Data extracts START
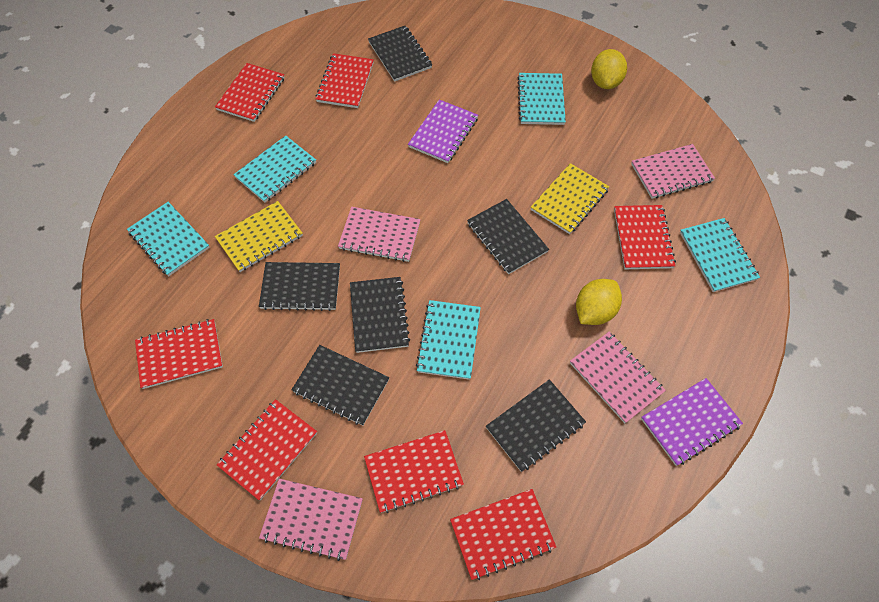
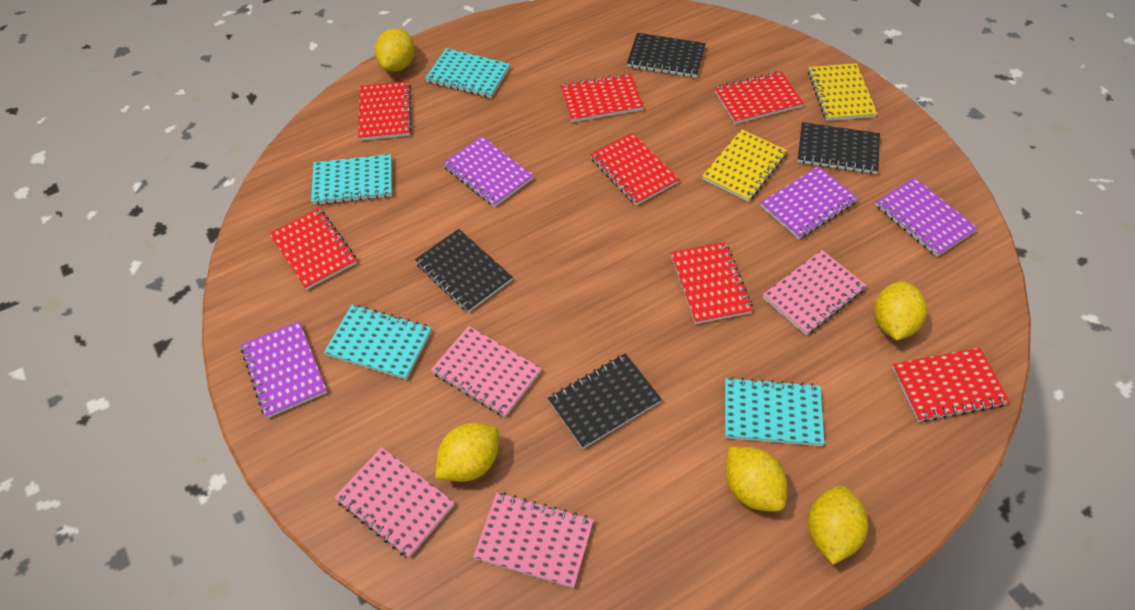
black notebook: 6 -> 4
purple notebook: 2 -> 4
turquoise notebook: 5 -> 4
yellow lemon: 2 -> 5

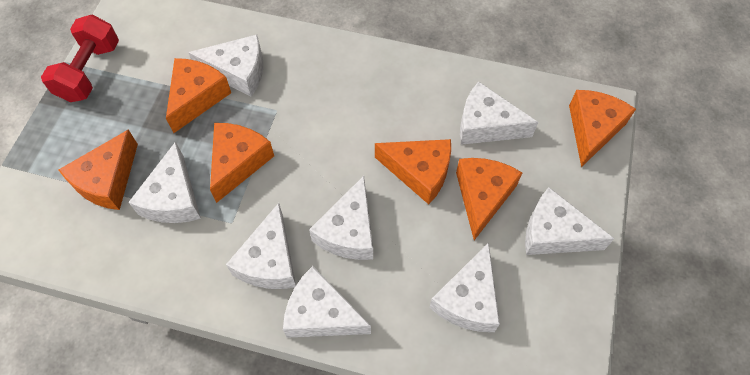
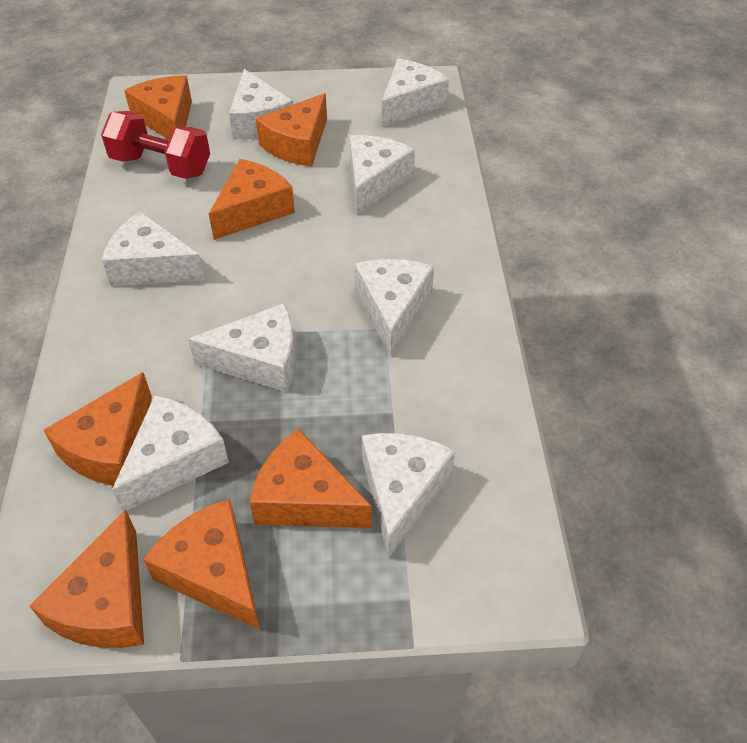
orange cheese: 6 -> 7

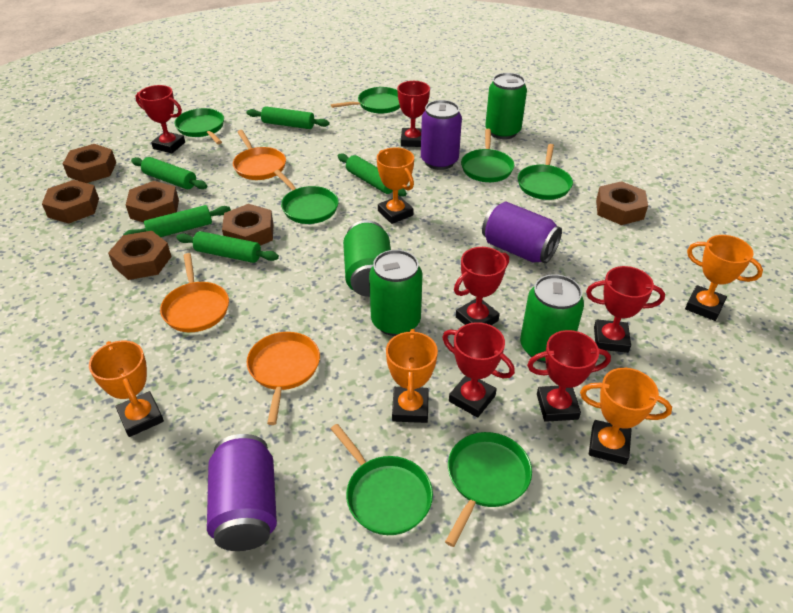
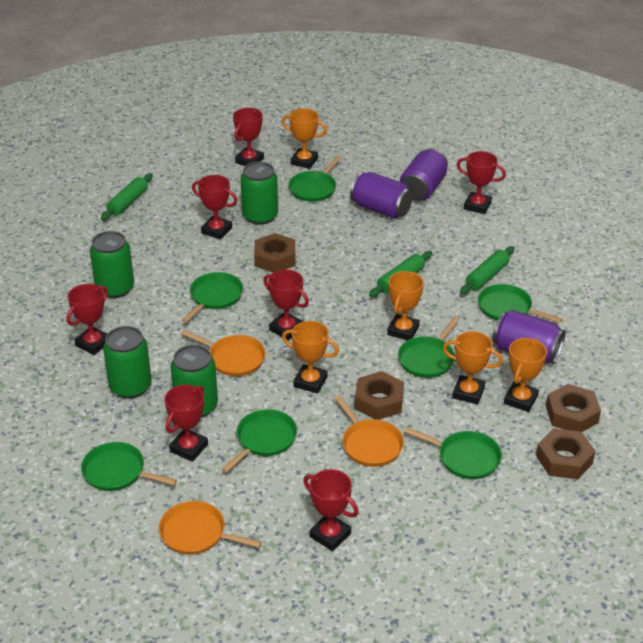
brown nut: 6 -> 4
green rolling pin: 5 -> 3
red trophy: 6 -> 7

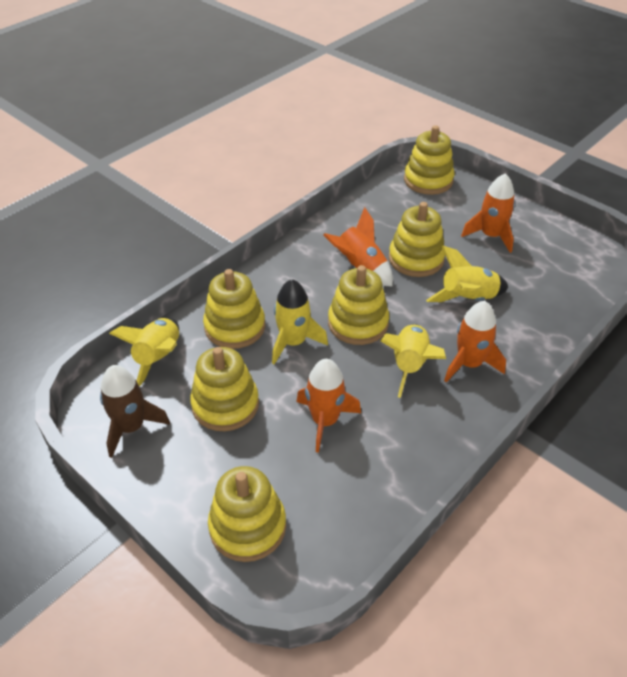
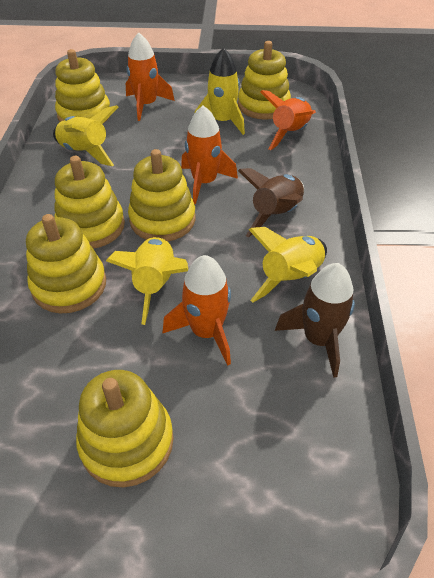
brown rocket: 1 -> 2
Data extracts END
_Requirement_
Whenever a line in the listing above includes the word "notebook", return that line.

_Answer section_
black notebook: 6 -> 4
purple notebook: 2 -> 4
turquoise notebook: 5 -> 4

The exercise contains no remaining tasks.